**Scene edit records**
* * * *

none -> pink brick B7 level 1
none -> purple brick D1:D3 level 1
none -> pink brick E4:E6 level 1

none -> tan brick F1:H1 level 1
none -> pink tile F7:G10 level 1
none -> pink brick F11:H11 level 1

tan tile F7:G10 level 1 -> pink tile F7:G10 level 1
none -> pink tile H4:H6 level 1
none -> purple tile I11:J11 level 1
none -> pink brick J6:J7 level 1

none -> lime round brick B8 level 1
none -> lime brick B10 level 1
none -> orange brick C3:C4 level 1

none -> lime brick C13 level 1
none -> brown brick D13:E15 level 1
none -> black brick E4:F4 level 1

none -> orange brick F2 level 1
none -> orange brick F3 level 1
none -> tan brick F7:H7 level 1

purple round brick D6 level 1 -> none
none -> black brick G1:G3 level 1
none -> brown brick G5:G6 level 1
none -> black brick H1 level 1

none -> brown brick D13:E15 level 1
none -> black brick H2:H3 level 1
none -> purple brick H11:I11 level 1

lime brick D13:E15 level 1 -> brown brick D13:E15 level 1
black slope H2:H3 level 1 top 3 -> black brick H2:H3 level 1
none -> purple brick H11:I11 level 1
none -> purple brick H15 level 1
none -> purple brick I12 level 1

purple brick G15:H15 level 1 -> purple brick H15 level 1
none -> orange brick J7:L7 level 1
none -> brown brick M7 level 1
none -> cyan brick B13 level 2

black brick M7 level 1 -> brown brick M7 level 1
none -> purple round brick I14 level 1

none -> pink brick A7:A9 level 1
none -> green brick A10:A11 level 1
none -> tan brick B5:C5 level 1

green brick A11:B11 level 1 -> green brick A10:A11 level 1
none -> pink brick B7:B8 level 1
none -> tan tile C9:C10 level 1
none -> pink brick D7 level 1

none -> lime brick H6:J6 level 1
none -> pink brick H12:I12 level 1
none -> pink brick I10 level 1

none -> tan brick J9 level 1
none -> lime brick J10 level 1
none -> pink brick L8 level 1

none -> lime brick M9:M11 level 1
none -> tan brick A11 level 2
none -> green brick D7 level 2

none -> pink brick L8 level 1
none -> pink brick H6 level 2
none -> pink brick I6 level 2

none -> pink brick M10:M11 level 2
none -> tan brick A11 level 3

* * * *

**WORK REQUIRED**
Reproduce the data exactly. All of it is needed.

**TASK RESULT**
none -> pink brick B7 level 1
none -> purple brick D1:D3 level 1
none -> pink brick E4:E6 level 1

none -> tan brick F1:H1 level 1
none -> pink tile F7:G10 level 1
none -> pink brick F11:H11 level 1

tan tile F7:G10 level 1 -> pink tile F7:G10 level 1
none -> pink tile H4:H6 level 1
none -> purple tile I11:J11 level 1
none -> pink brick J6:J7 level 1

none -> lime round brick B8 level 1
none -> lime brick B10 level 1
none -> orange brick C3:C4 level 1

none -> lime brick C13 level 1
none -> brown brick D13:E15 level 1
none -> black brick E4:F4 level 1

none -> orange brick F2 level 1
none -> orange brick F3 level 1
none -> tan brick F7:H7 level 1

purple round brick D6 level 1 -> none
none -> black brick G1:G3 level 1
none -> brown brick G5:G6 level 1
none -> black brick H1 level 1

none -> brown brick D13:E15 level 1
none -> black brick H2:H3 level 1
none -> purple brick H11:I11 level 1

lime brick D13:E15 level 1 -> brown brick D13:E15 level 1
black slope H2:H3 level 1 top 3 -> black brick H2:H3 level 1
none -> purple brick H11:I11 level 1
none -> purple brick H15 level 1
none -> purple brick I12 level 1

purple brick G15:H15 level 1 -> purple brick H15 level 1
none -> orange brick J7:L7 level 1
none -> brown brick M7 level 1
none -> cyan brick B13 level 2

black brick M7 level 1 -> brown brick M7 level 1
none -> purple round brick I14 level 1

none -> pink brick A7:A9 level 1
none -> green brick A10:A11 level 1
none -> tan brick B5:C5 level 1

green brick A11:B11 level 1 -> green brick A10:A11 level 1
none -> pink brick B7:B8 level 1
none -> tan tile C9:C10 level 1
none -> pink brick D7 level 1

none -> lime brick H6:J6 level 1
none -> pink brick H12:I12 level 1
none -> pink brick I10 level 1

none -> tan brick J9 level 1
none -> lime brick J10 level 1
none -> pink brick L8 level 1

none -> lime brick M9:M11 level 1
none -> tan brick A11 level 2
none -> green brick D7 level 2

none -> pink brick L8 level 1
none -> pink brick H6 level 2
none -> pink brick I6 level 2

none -> pink brick M10:M11 level 2
none -> tan brick A11 level 3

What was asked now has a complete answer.